#### Entries supplied

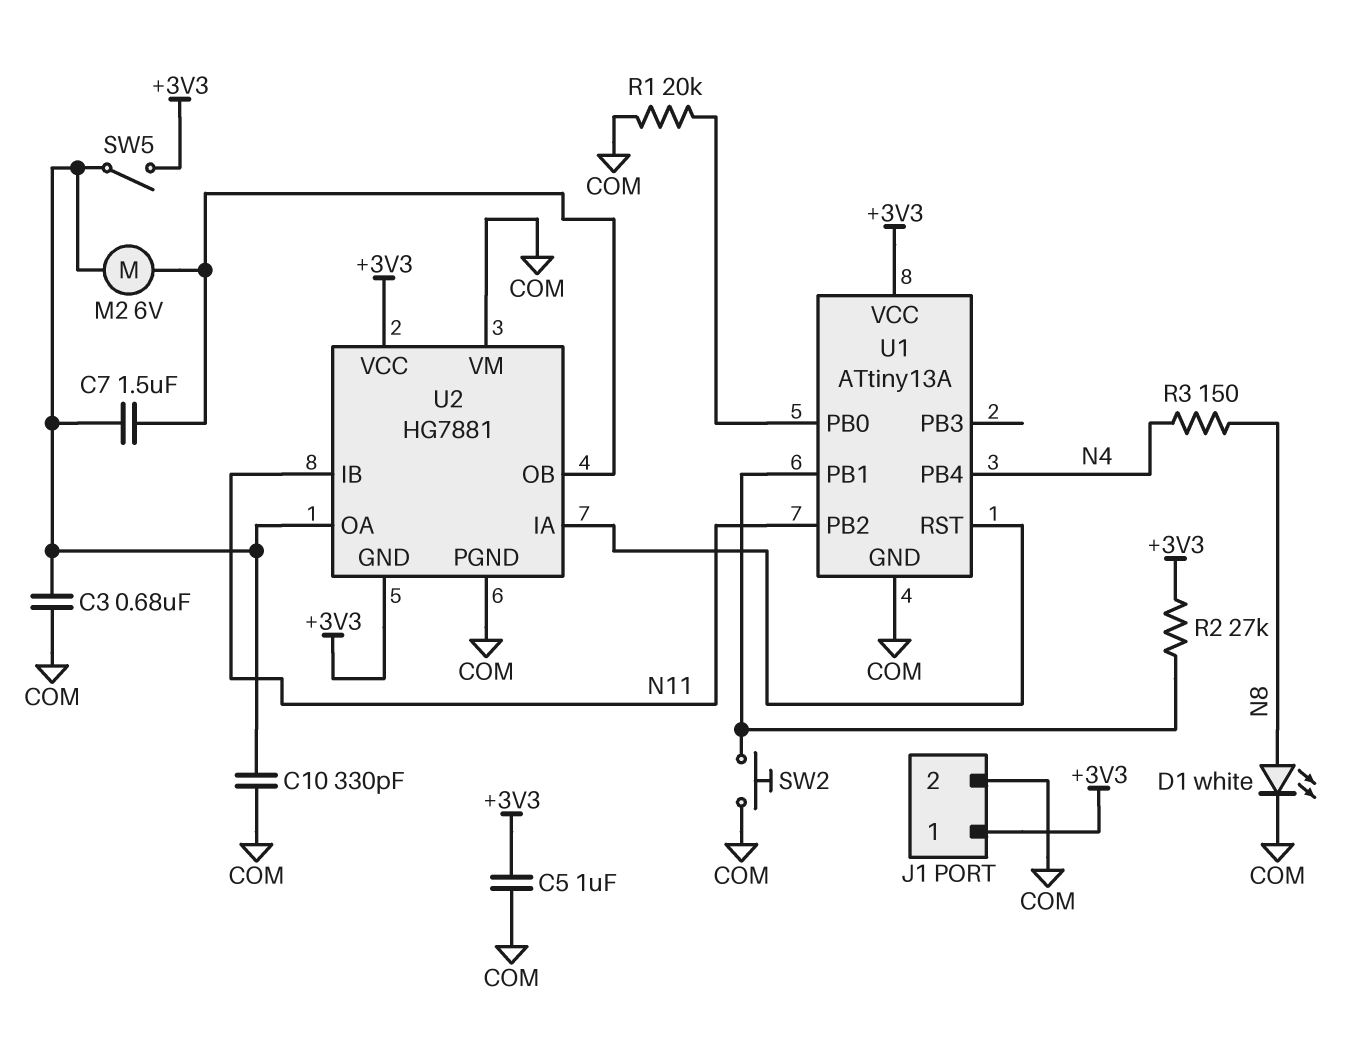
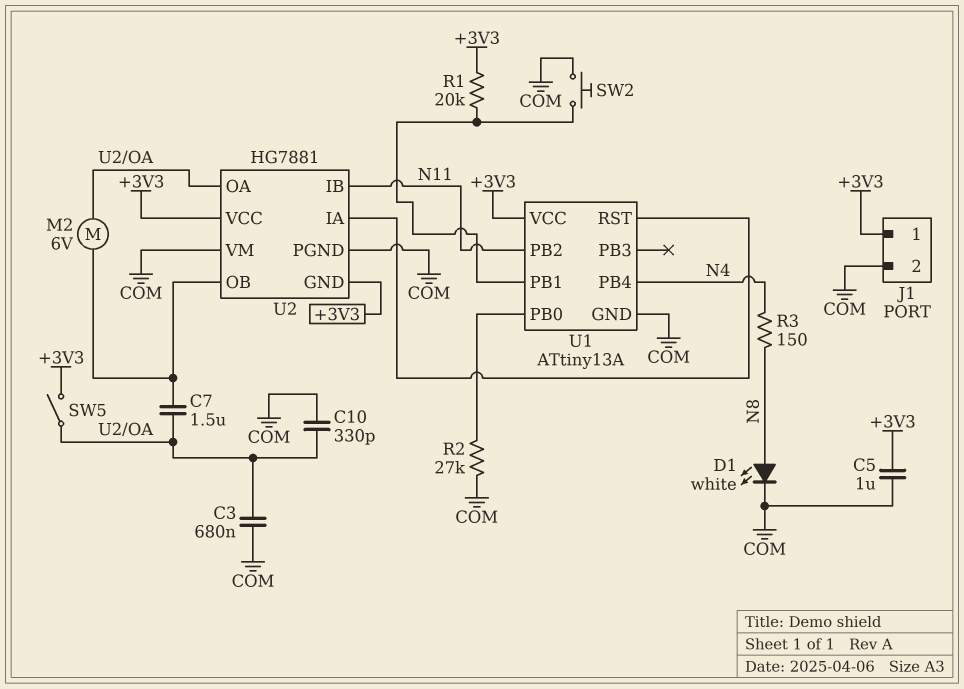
R1: 20k (COM, U1/PB0) -> 20k (+3V3, U1/PB1)
R2: 27k (+3V3, U1/PB1) -> 27k (COM, U1/PB0)

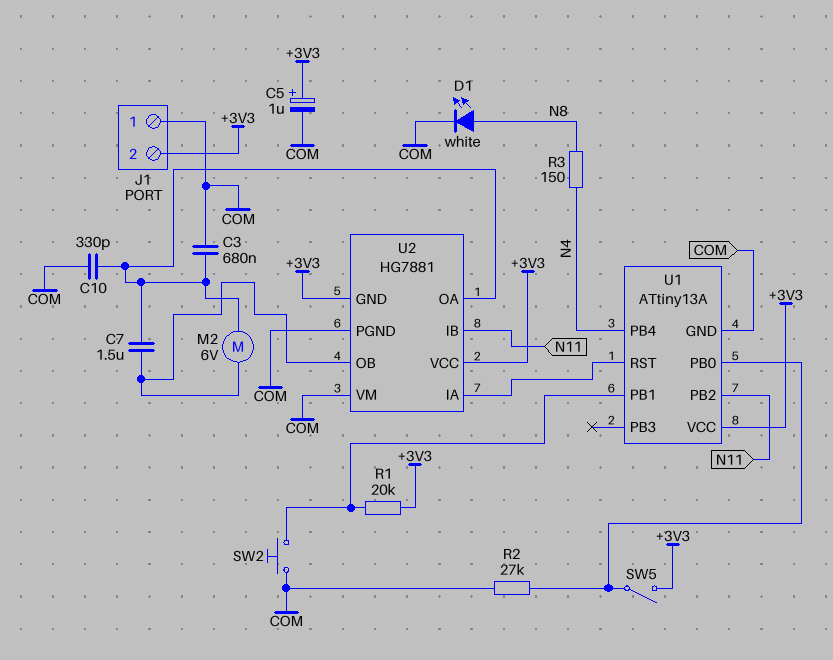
C5: 1uF (+3V3, COM) -> 1uF (plus +3V3, minus COM)
J1 pin 1: +3V3 -> COM
J1 pin 2: COM -> +3V3
SW5: switch (+3V3, U2/OA) -> switch (+3V3, U1/PB0)

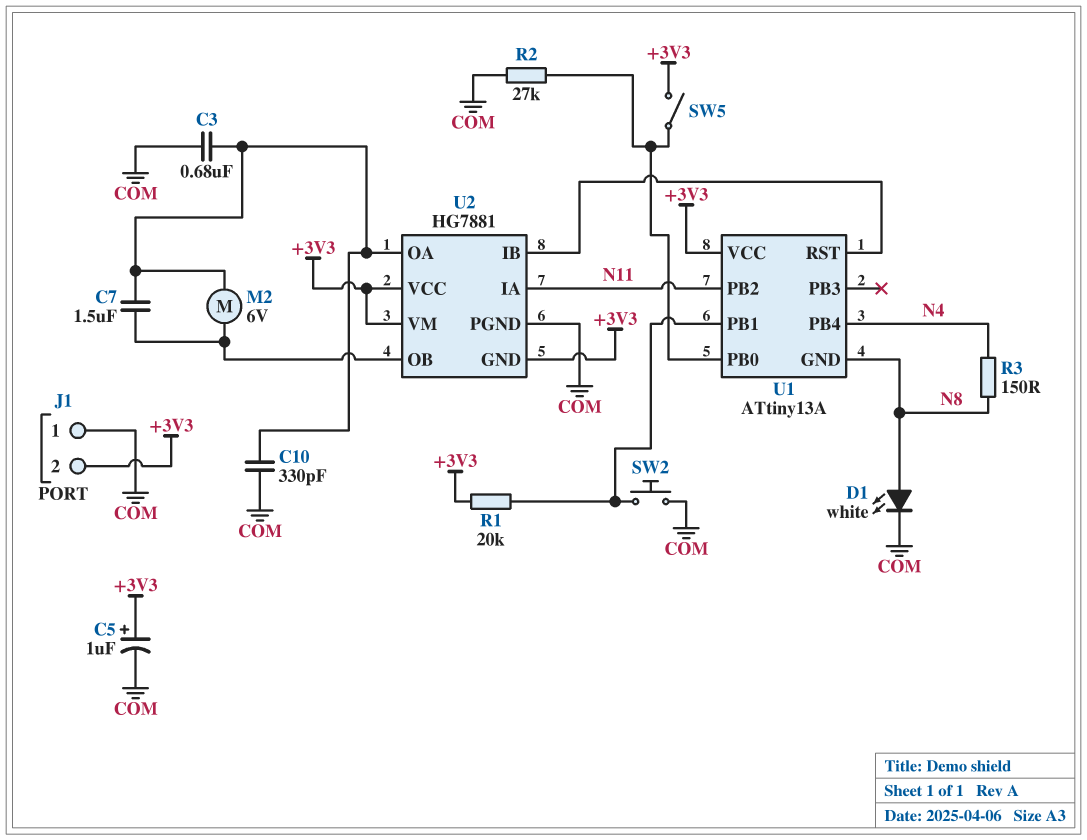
U1 pin GND: COM -> N8
U2 pin IA: U1/RST -> N11
U2 pin IB: N11 -> U1/RST
U2 pin VM: COM -> +3V3

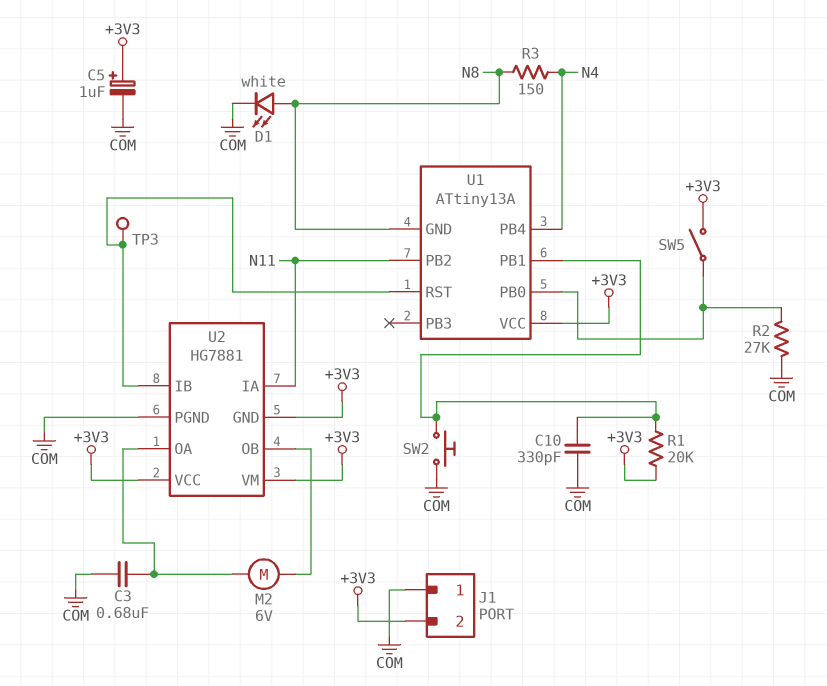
C7: 1.5uF (U2/OA, U2/OB) -> none
C10: 330pF (COM, U2/OA) -> 330pF (COM, U1/PB1)
TP3: none -> test point (U1/RST)

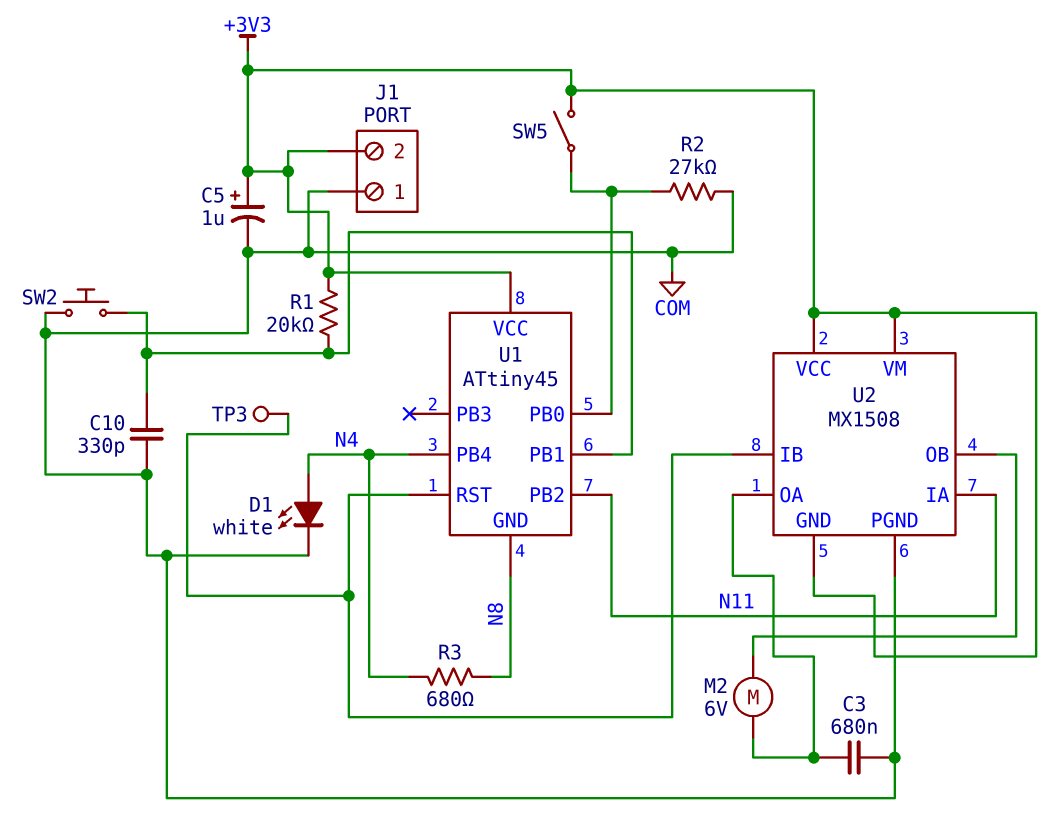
D1: LED white (A N8, K COM) -> LED white (A N4, K COM)
R3: 150 (N4, N8) -> 680 (N4, N8)
U1: ATtiny13A -> ATtiny45
U2: HG7881 -> MX1508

########

Set down, exactly as written, each line from the one that contains "U2 pin IB: N11 -> U1/RST" to the last line of the records, but none of the pictures.

_Response to the task:_
U2 pin IB: N11 -> U1/RST
U2 pin VM: COM -> +3V3

C7: 1.5uF (U2/OA, U2/OB) -> none
C10: 330pF (COM, U2/OA) -> 330pF (COM, U1/PB1)
TP3: none -> test point (U1/RST)

D1: LED white (A N8, K COM) -> LED white (A N4, K COM)
R3: 150 (N4, N8) -> 680 (N4, N8)
U1: ATtiny13A -> ATtiny45
U2: HG7881 -> MX1508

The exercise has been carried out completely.